§ **THE TASK**
The answer must consist only of the lines in the records below from the line with "pink soap dispenser: 2 -> 5" to the line with "purple duck: 3 -> 5", both included, copied word for word with every picture left out.

§ **Before-and-after object listings**
_____
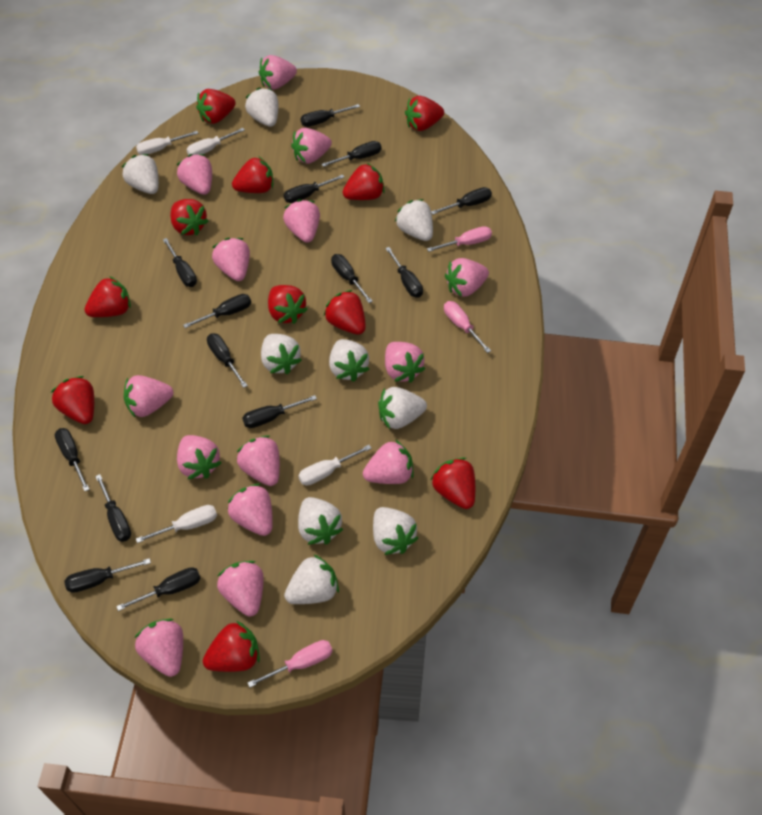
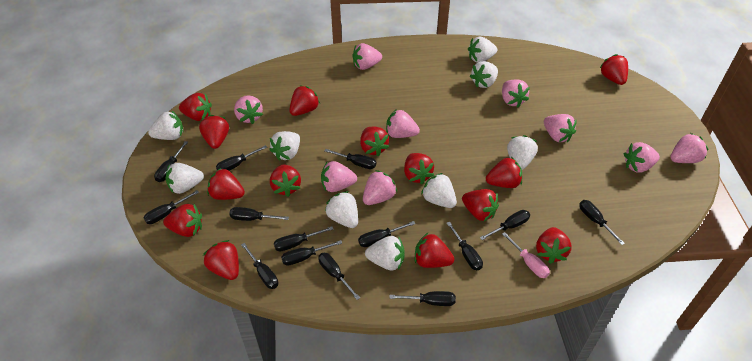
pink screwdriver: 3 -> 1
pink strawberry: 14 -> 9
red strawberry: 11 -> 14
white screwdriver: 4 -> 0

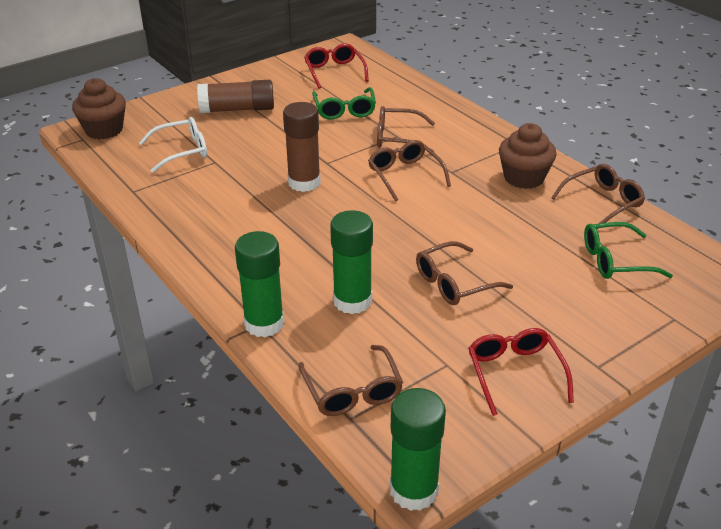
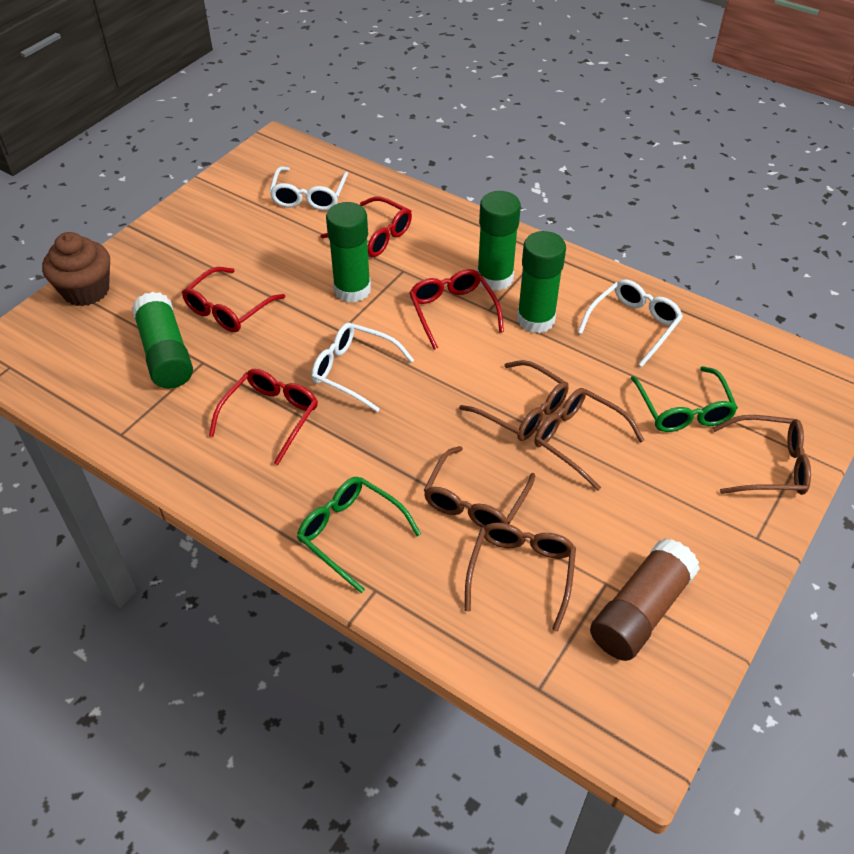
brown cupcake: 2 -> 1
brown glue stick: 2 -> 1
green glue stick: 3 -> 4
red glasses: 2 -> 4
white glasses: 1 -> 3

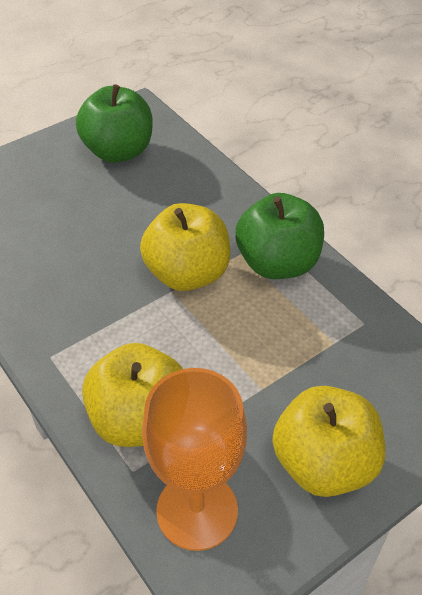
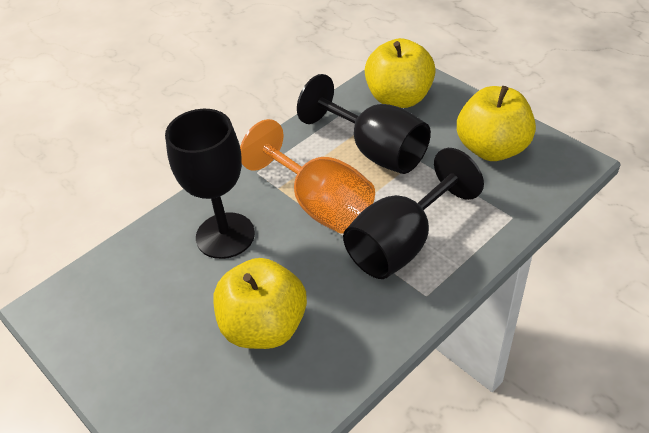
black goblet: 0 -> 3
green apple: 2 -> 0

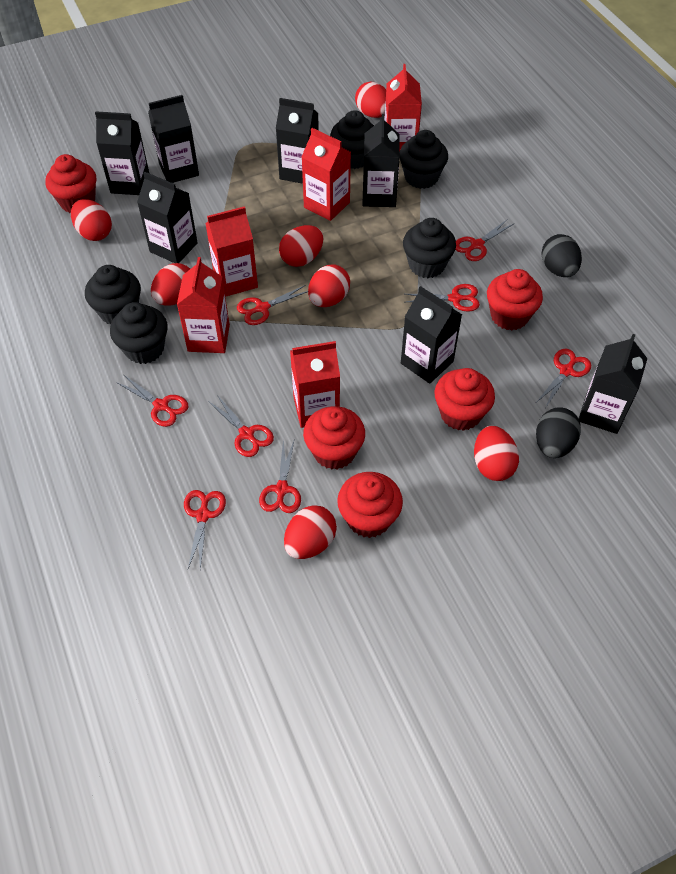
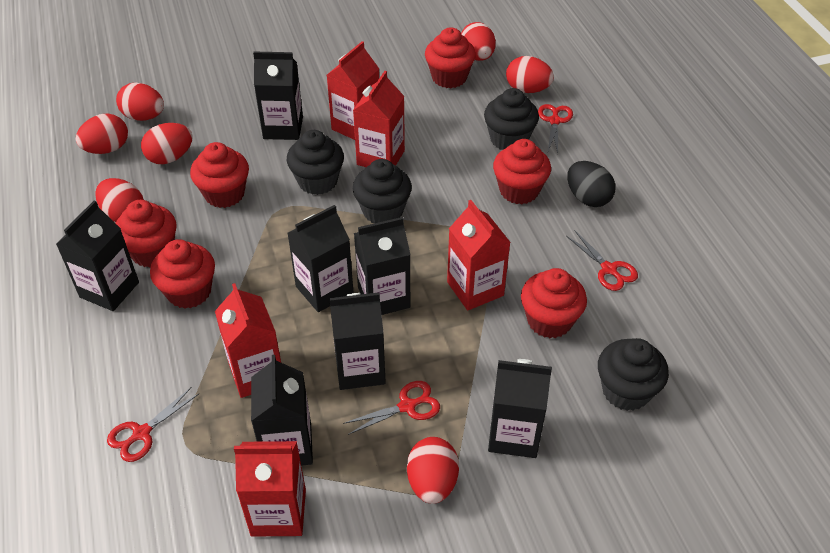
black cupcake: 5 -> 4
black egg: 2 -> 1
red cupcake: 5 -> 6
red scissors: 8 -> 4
_____
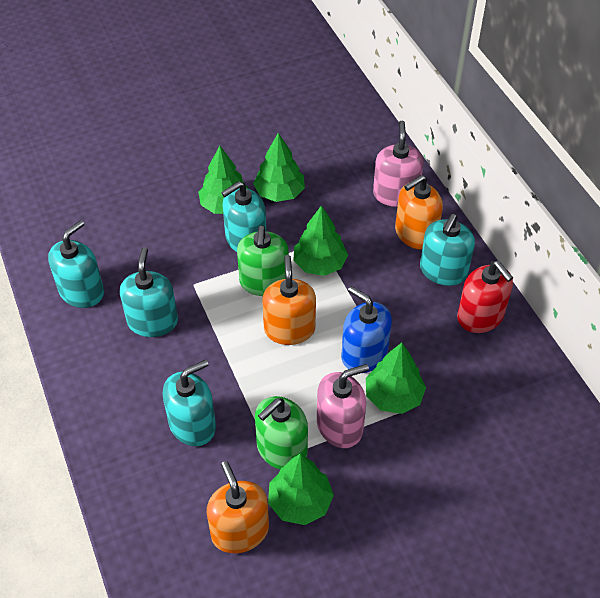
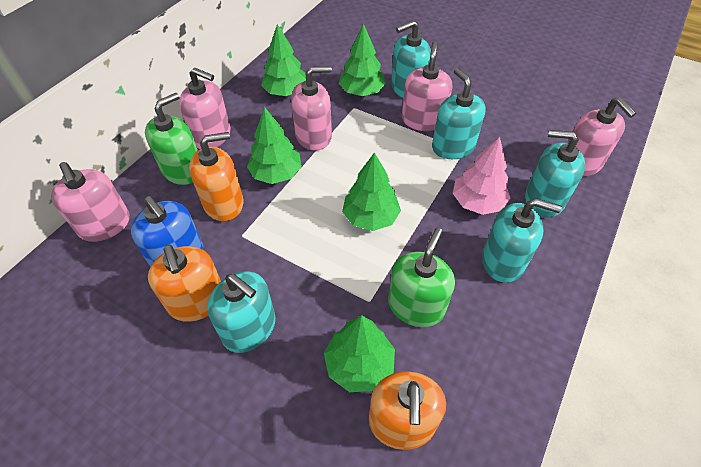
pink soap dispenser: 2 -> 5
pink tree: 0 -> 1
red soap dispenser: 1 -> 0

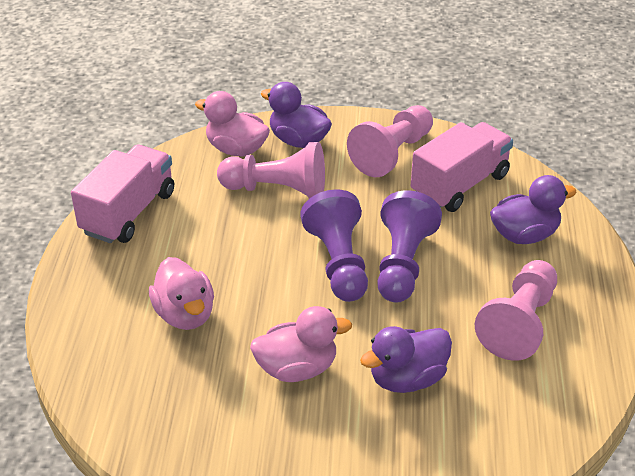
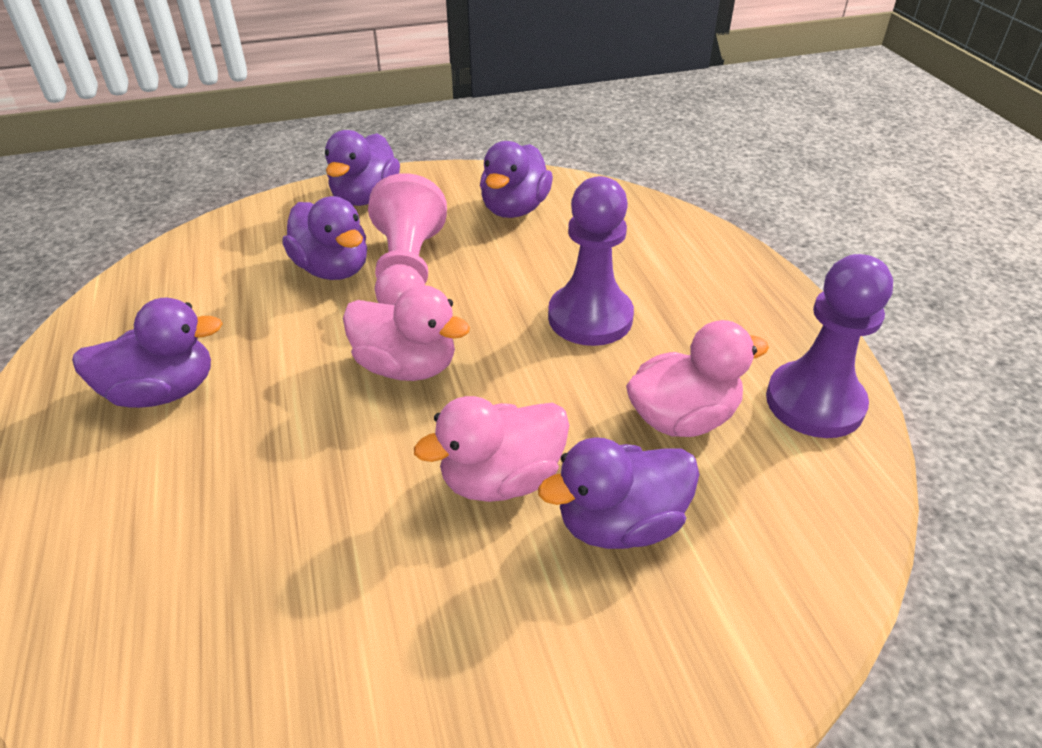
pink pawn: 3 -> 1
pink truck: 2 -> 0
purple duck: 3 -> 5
_____
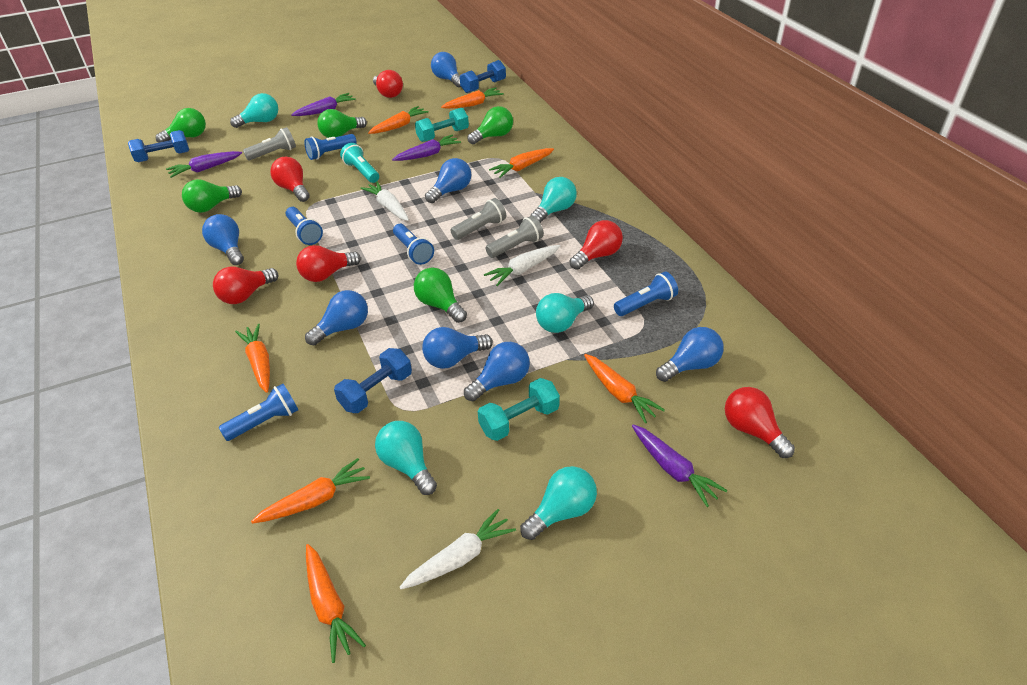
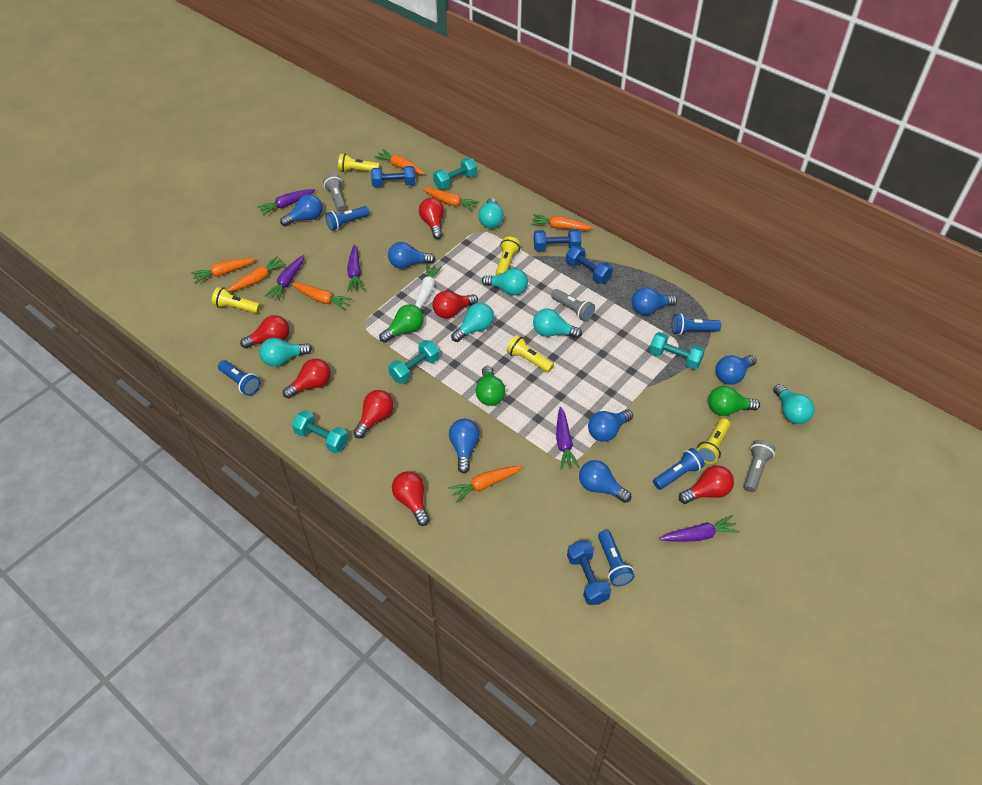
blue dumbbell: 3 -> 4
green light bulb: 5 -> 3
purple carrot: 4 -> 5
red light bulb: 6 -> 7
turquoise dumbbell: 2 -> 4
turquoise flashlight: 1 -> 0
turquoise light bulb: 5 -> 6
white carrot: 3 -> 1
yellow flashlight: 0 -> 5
_____
§ **RESPONSE**
pink soap dispenser: 2 -> 5
pink tree: 0 -> 1
red soap dispenser: 1 -> 0

pink pawn: 3 -> 1
pink truck: 2 -> 0
purple duck: 3 -> 5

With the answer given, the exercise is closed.